§ Assigned task:
From the records below, extract all the text exactly and leave the images behind.

§ Extracted information:
________________________

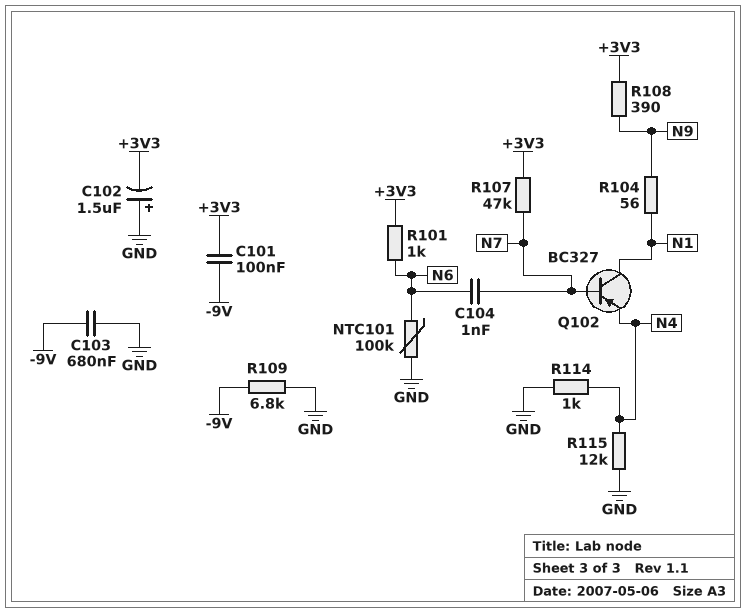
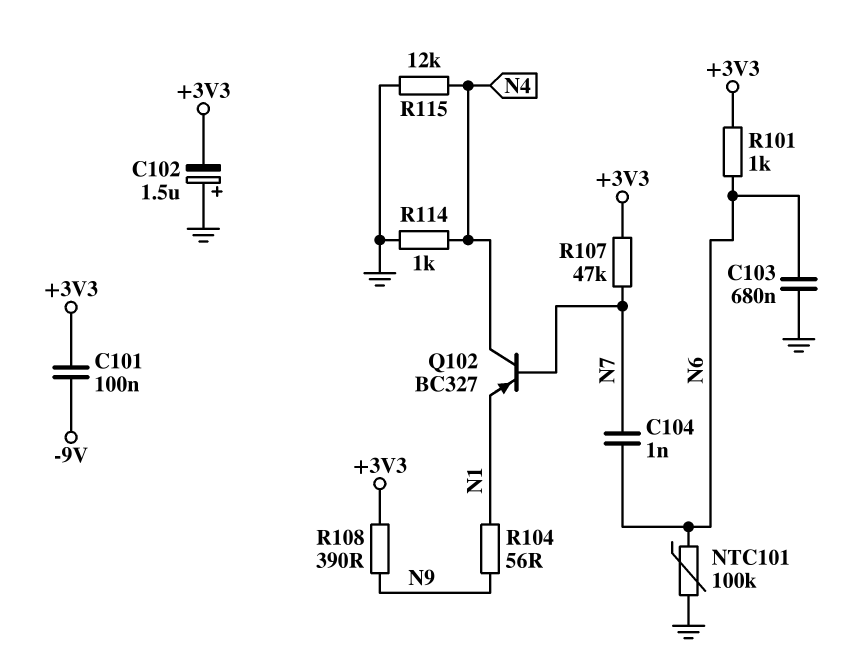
C103: 680nF (-9V, GND) -> 680nF (GND, N6)
Q102: PNP BC327 (B N7, C N1, E N4) -> PNP BC327 (B N7, C N4, E N1)
R109: 6.8k (-9V, GND) -> none

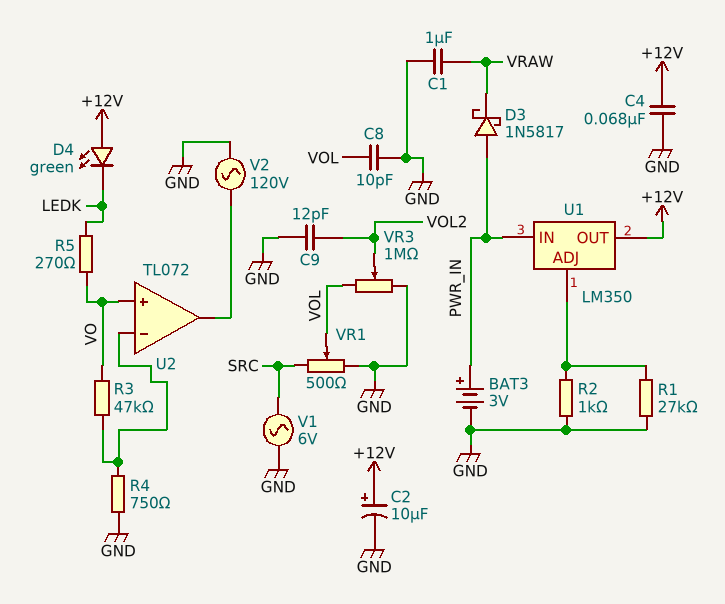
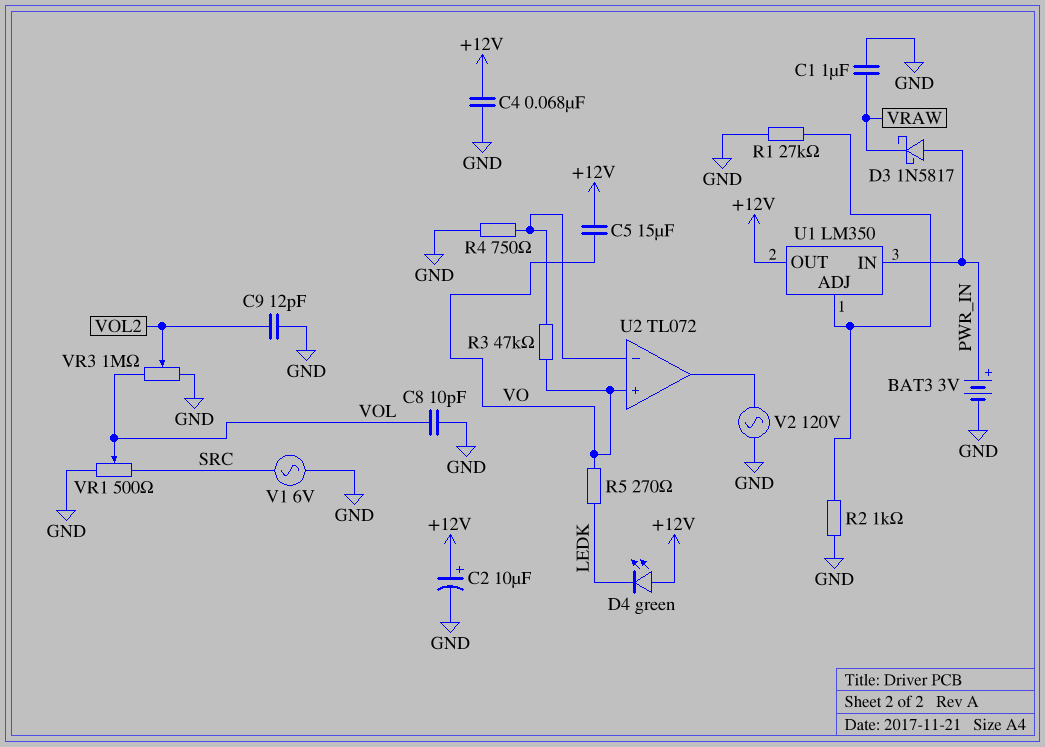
C5: none -> 15uF (+12V, VO)

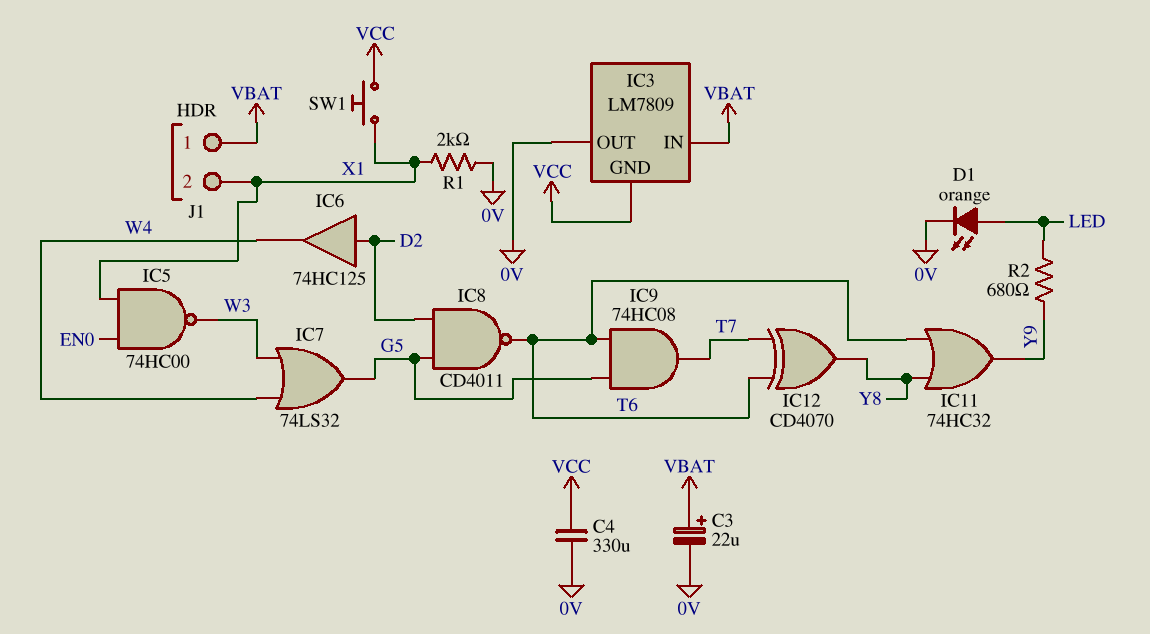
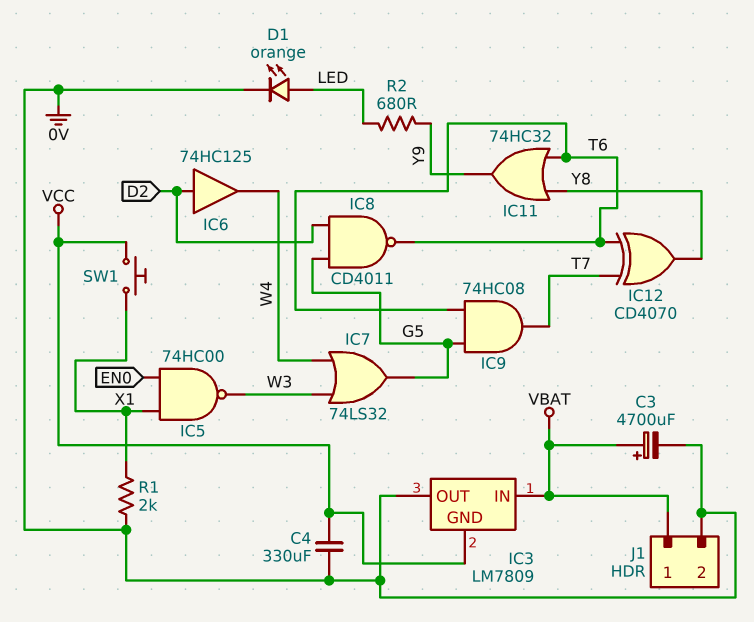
C3: 22uF (plus VBAT, minus 0V) -> 4700uF (plus VBAT, minus 0V)
J1 pin 2: X1 -> 0V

________________________

§ Answer area:
C103: 680nF (-9V, GND) -> 680nF (GND, N6)
Q102: PNP BC327 (B N7, C N1, E N4) -> PNP BC327 (B N7, C N4, E N1)
R109: 6.8k (-9V, GND) -> none

C5: none -> 15uF (+12V, VO)

C3: 22uF (plus VBAT, minus 0V) -> 4700uF (plus VBAT, minus 0V)
J1 pin 2: X1 -> 0V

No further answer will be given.